Activity. A word-for-word copy of the entries is the goal; leave out the pictures.
Top of Data supplied
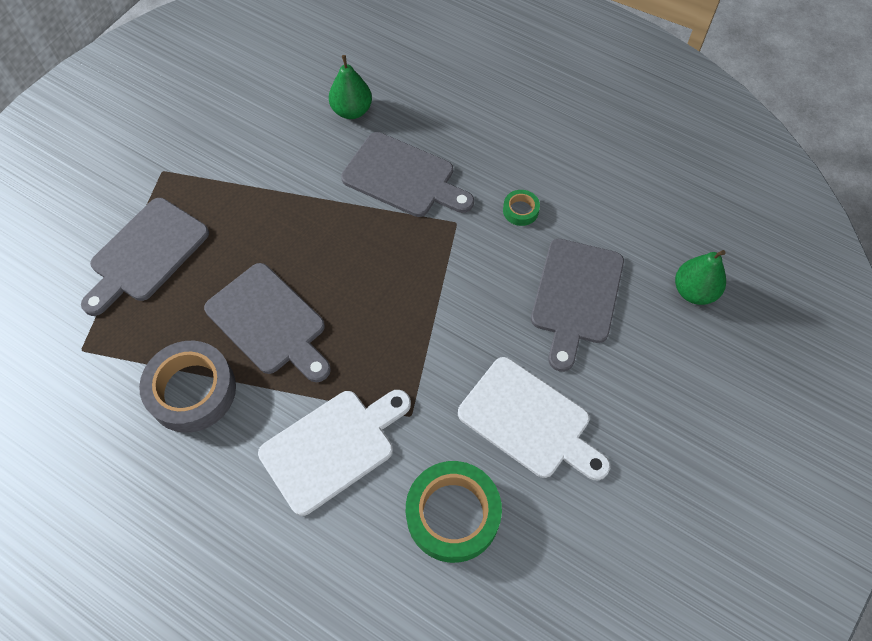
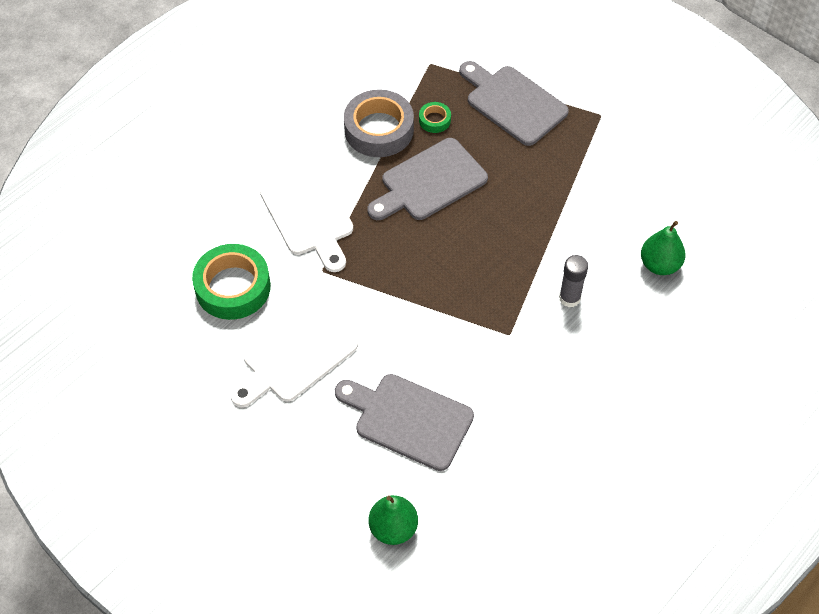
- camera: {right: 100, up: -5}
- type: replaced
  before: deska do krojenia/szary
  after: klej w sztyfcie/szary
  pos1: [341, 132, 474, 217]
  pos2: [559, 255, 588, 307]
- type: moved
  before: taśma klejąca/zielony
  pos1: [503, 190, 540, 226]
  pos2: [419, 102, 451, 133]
Bottom of Data supplied
Result of the task.
- camera: {right: 100, up: -5}
- type: replaced
  before: deska do krojenia/szary
  after: klej w sztyfcie/szary
  pos1: [341, 132, 474, 217]
  pos2: [559, 255, 588, 307]
- type: moved
  before: taśma klejąca/zielony
  pos1: [503, 190, 540, 226]
  pos2: [419, 102, 451, 133]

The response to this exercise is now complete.